→ Data provided:
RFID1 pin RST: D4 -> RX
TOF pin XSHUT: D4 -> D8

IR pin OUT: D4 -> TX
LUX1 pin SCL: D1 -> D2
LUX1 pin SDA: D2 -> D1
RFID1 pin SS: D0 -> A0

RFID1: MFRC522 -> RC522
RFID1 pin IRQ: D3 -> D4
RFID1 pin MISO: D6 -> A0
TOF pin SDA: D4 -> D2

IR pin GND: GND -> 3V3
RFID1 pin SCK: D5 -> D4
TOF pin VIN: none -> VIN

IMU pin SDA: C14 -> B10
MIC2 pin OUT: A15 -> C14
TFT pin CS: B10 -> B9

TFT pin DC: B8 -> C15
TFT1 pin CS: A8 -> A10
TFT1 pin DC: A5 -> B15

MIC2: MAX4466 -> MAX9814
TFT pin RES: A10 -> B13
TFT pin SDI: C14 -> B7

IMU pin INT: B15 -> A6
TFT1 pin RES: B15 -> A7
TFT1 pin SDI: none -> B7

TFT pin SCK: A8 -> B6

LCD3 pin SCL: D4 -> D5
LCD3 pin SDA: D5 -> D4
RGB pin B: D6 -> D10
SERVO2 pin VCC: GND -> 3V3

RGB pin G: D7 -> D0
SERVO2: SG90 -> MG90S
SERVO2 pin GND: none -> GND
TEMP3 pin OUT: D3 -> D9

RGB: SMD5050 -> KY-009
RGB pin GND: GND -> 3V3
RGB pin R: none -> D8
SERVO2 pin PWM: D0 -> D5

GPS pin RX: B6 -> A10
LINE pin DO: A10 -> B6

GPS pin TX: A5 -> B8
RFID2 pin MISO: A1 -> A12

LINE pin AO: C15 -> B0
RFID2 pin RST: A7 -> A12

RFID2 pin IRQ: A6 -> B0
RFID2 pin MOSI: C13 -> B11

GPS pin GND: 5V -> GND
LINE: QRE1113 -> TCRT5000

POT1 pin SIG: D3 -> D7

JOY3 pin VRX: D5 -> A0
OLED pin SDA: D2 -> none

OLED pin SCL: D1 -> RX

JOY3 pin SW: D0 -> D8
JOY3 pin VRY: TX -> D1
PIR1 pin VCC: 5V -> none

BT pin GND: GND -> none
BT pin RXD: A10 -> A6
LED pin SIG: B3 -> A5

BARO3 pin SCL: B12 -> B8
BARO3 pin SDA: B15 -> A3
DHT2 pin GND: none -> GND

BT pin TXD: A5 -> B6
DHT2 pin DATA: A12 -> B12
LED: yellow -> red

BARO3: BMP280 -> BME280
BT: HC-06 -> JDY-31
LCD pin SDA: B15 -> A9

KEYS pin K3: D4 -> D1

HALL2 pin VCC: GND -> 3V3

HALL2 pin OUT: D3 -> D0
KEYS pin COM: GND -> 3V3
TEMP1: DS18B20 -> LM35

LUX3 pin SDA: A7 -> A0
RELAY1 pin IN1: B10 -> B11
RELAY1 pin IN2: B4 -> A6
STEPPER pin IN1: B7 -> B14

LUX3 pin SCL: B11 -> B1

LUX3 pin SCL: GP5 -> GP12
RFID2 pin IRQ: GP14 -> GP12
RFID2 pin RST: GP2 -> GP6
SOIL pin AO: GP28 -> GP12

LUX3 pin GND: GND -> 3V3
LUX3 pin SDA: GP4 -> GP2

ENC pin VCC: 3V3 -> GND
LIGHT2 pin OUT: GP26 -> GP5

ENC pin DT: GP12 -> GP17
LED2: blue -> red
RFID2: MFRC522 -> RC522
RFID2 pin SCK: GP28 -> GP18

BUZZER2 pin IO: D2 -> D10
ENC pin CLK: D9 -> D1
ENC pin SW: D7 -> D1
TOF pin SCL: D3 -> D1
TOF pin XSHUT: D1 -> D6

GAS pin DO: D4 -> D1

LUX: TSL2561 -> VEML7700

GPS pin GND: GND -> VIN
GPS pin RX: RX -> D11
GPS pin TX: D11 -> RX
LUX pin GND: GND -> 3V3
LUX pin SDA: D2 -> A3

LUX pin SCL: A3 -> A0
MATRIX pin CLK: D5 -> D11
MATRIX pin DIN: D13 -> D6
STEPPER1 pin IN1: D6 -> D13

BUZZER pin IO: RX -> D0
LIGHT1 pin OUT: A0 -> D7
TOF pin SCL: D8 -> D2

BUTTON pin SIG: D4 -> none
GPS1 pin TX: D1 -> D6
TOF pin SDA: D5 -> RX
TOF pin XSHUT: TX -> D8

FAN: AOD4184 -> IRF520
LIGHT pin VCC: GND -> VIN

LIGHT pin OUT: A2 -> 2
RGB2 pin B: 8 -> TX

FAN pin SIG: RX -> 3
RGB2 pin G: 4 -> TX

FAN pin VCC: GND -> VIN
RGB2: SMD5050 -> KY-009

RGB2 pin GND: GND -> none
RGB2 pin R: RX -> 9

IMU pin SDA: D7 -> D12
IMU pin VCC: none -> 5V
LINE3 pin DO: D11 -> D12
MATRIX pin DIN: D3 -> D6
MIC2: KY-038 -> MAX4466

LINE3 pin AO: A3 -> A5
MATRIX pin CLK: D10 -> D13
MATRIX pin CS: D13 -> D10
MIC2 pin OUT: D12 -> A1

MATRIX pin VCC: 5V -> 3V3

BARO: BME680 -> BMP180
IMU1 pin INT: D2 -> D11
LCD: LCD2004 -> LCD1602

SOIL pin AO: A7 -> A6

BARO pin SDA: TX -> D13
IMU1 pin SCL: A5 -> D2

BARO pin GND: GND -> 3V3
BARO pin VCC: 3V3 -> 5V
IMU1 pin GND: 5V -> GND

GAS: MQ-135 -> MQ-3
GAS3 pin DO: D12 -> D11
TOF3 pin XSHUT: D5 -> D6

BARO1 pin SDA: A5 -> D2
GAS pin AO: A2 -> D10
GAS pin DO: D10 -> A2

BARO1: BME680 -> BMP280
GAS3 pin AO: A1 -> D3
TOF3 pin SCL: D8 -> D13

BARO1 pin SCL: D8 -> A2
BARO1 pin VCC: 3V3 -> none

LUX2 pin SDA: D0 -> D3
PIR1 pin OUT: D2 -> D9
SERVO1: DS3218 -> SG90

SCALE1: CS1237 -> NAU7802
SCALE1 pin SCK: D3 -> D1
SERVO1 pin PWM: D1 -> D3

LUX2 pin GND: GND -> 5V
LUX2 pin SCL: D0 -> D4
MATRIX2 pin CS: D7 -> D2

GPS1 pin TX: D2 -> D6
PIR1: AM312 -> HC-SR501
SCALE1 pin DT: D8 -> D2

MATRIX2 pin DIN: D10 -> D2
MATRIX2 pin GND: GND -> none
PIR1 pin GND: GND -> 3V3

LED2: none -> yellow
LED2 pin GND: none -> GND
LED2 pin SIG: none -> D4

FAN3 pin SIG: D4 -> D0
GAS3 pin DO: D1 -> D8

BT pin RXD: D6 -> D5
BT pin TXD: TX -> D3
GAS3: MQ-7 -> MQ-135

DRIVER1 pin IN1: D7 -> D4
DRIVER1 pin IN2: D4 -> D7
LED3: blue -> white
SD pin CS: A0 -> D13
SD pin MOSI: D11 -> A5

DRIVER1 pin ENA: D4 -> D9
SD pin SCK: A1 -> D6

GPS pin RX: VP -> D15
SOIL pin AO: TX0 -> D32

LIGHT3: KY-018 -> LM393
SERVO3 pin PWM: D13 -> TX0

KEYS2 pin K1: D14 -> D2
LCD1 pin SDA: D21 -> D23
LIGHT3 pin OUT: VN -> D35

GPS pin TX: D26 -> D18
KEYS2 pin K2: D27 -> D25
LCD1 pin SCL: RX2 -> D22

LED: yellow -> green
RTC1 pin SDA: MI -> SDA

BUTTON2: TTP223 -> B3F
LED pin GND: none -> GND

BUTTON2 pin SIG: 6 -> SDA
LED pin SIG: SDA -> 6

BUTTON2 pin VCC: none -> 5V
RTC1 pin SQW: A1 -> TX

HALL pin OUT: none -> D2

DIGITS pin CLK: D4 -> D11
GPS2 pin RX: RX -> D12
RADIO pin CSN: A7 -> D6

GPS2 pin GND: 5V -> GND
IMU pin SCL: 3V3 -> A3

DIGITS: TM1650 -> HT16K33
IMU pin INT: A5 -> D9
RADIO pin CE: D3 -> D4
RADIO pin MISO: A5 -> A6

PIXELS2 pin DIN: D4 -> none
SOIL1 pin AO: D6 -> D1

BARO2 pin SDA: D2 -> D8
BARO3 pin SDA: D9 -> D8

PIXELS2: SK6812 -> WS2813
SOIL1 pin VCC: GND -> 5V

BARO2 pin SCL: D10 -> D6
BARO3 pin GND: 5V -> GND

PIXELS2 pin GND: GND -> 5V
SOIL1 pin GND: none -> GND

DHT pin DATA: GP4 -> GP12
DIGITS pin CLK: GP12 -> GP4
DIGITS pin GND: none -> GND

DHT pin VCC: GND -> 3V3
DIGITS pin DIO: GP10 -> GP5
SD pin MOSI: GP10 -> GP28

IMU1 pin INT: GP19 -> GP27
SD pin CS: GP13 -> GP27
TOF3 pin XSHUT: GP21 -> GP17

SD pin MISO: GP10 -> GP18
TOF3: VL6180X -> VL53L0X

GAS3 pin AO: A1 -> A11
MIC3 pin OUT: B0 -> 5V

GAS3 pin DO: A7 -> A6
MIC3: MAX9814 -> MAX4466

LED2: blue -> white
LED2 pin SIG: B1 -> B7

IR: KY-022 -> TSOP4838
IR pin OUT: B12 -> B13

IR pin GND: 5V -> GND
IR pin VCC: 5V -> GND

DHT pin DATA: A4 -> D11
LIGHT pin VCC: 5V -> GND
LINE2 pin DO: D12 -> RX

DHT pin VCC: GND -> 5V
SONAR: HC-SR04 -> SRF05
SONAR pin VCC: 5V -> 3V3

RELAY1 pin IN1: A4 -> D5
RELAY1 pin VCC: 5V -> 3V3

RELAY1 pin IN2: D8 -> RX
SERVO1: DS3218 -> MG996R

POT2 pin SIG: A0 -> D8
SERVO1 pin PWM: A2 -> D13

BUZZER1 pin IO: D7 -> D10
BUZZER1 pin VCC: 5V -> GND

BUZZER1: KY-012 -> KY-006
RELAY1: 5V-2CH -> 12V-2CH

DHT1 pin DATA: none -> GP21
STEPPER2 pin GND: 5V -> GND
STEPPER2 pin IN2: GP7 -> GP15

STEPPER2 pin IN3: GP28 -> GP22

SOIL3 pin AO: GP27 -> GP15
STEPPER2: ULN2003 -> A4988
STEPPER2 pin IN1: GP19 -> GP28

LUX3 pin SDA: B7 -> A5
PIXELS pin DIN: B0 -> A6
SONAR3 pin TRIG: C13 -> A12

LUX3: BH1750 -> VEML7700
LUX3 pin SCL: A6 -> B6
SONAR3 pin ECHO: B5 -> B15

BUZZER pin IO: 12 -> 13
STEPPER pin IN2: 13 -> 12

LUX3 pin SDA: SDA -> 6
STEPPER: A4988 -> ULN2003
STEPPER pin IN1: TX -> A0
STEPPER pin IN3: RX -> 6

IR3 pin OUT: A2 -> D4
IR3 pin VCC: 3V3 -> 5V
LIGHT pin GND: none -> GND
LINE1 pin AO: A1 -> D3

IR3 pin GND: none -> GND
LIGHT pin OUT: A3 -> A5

→ Exercise objective: Of all the entries above, repeat only the lines from the line that has "PIXELS2 pin DIN: D4 -> none" to the line that has "LUX3: BH1750 -> VEML7700", both lines included, exactly.

→ Answer space:
PIXELS2 pin DIN: D4 -> none
SOIL1 pin AO: D6 -> D1

BARO2 pin SDA: D2 -> D8
BARO3 pin SDA: D9 -> D8

PIXELS2: SK6812 -> WS2813
SOIL1 pin VCC: GND -> 5V

BARO2 pin SCL: D10 -> D6
BARO3 pin GND: 5V -> GND

PIXELS2 pin GND: GND -> 5V
SOIL1 pin GND: none -> GND

DHT pin DATA: GP4 -> GP12
DIGITS pin CLK: GP12 -> GP4
DIGITS pin GND: none -> GND

DHT pin VCC: GND -> 3V3
DIGITS pin DIO: GP10 -> GP5
SD pin MOSI: GP10 -> GP28

IMU1 pin INT: GP19 -> GP27
SD pin CS: GP13 -> GP27
TOF3 pin XSHUT: GP21 -> GP17

SD pin MISO: GP10 -> GP18
TOF3: VL6180X -> VL53L0X

GAS3 pin AO: A1 -> A11
MIC3 pin OUT: B0 -> 5V

GAS3 pin DO: A7 -> A6
MIC3: MAX9814 -> MAX4466

LED2: blue -> white
LED2 pin SIG: B1 -> B7

IR: KY-022 -> TSOP4838
IR pin OUT: B12 -> B13

IR pin GND: 5V -> GND
IR pin VCC: 5V -> GND

DHT pin DATA: A4 -> D11
LIGHT pin VCC: 5V -> GND
LINE2 pin DO: D12 -> RX

DHT pin VCC: GND -> 5V
SONAR: HC-SR04 -> SRF05
SONAR pin VCC: 5V -> 3V3

RELAY1 pin IN1: A4 -> D5
RELAY1 pin VCC: 5V -> 3V3

RELAY1 pin IN2: D8 -> RX
SERVO1: DS3218 -> MG996R

POT2 pin SIG: A0 -> D8
SERVO1 pin PWM: A2 -> D13

BUZZER1 pin IO: D7 -> D10
BUZZER1 pin VCC: 5V -> GND

BUZZER1: KY-012 -> KY-006
RELAY1: 5V-2CH -> 12V-2CH

DHT1 pin DATA: none -> GP21
STEPPER2 pin GND: 5V -> GND
STEPPER2 pin IN2: GP7 -> GP15

STEPPER2 pin IN3: GP28 -> GP22

SOIL3 pin AO: GP27 -> GP15
STEPPER2: ULN2003 -> A4988
STEPPER2 pin IN1: GP19 -> GP28

LUX3 pin SDA: B7 -> A5
PIXELS pin DIN: B0 -> A6
SONAR3 pin TRIG: C13 -> A12

LUX3: BH1750 -> VEML7700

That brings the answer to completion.